> [RECORDS FOR PROCESSING]
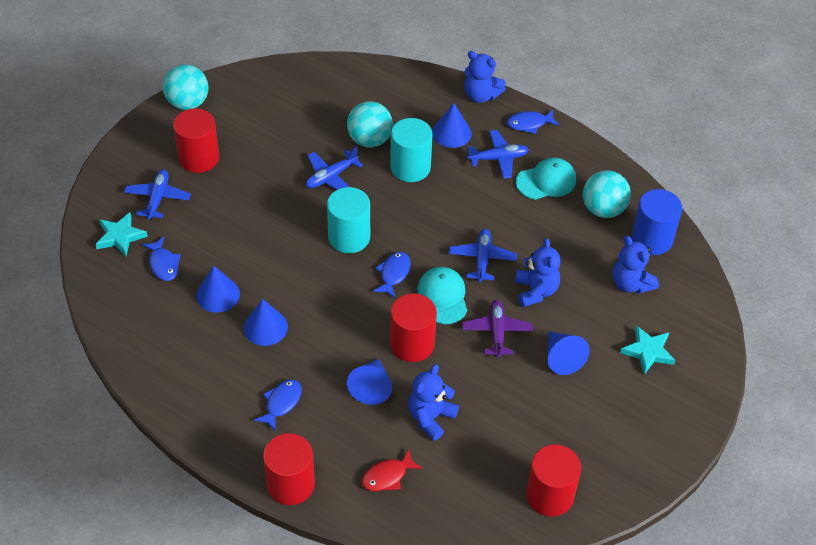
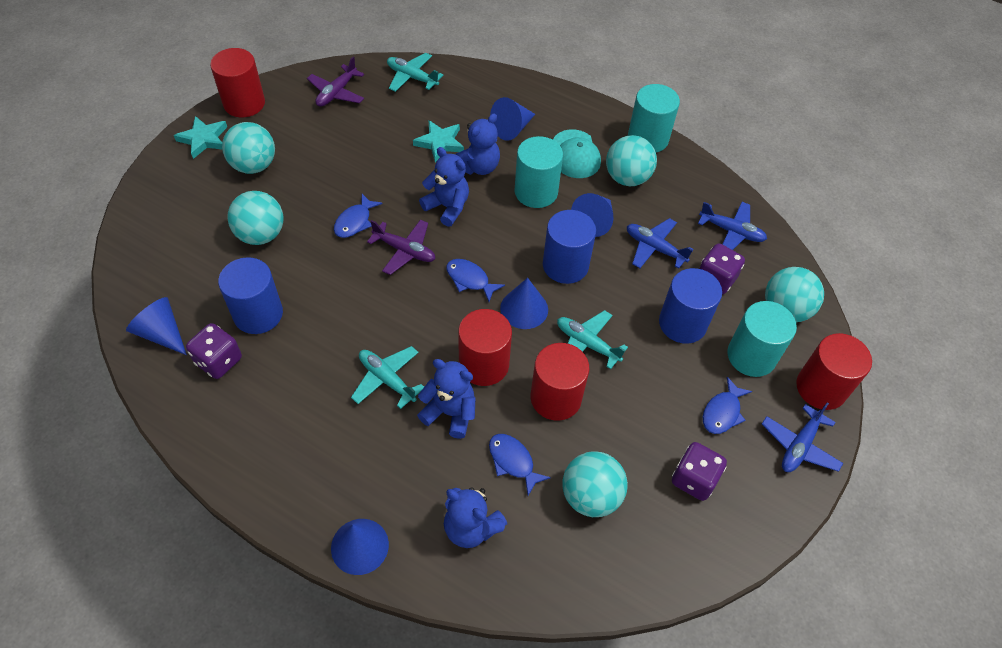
blue cylinder: [631,189,682,255] = 1 -> [218,257,283,334] [543,210,596,284] [659,268,722,344] = 3
blue plane: [124,169,191,220] [306,147,363,190] [449,229,517,282] [467,130,529,179] = 4 -> [627,218,694,269] [698,202,767,250] [762,402,843,472] = 3
purple dice: none = 0 -> [186,323,242,379] [672,442,727,501] [699,243,745,295] = 3
purple plane: [462,300,533,358] = 1 -> [307,57,364,107] [367,220,435,275] = 2
red fish: [362,449,423,491] = 1 -> none = 0
turquoise ball: [163,64,209,110] [347,101,393,148] [583,170,631,218] = 3 -> [222,122,275,174] [228,191,284,245] [562,451,628,517] [606,135,657,186] [765,267,824,322] = 5
turquoise cap: [417,267,467,324] [516,157,576,200] = 2 -> [553,129,601,178] = 1
turquoise cylinder: [327,187,370,253] [390,118,433,182] = 2 -> [514,136,563,208] [628,84,680,153] [727,301,797,377] = 3
turquoise plane: none = 0 -> [351,346,424,409] [387,53,443,92] [557,310,628,369] = 3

> [EXERCISE REQUIREMENTS] Type the entries again verbatim. Drop the images.

> [EXERCISE ANSWER]
blue cylinder: [631,189,682,255] = 1 -> [218,257,283,334] [543,210,596,284] [659,268,722,344] = 3
blue plane: [124,169,191,220] [306,147,363,190] [449,229,517,282] [467,130,529,179] = 4 -> [627,218,694,269] [698,202,767,250] [762,402,843,472] = 3
purple dice: none = 0 -> [186,323,242,379] [672,442,727,501] [699,243,745,295] = 3
purple plane: [462,300,533,358] = 1 -> [307,57,364,107] [367,220,435,275] = 2
red fish: [362,449,423,491] = 1 -> none = 0
turquoise ball: [163,64,209,110] [347,101,393,148] [583,170,631,218] = 3 -> [222,122,275,174] [228,191,284,245] [562,451,628,517] [606,135,657,186] [765,267,824,322] = 5
turquoise cap: [417,267,467,324] [516,157,576,200] = 2 -> [553,129,601,178] = 1
turquoise cylinder: [327,187,370,253] [390,118,433,182] = 2 -> [514,136,563,208] [628,84,680,153] [727,301,797,377] = 3
turquoise plane: none = 0 -> [351,346,424,409] [387,53,443,92] [557,310,628,369] = 3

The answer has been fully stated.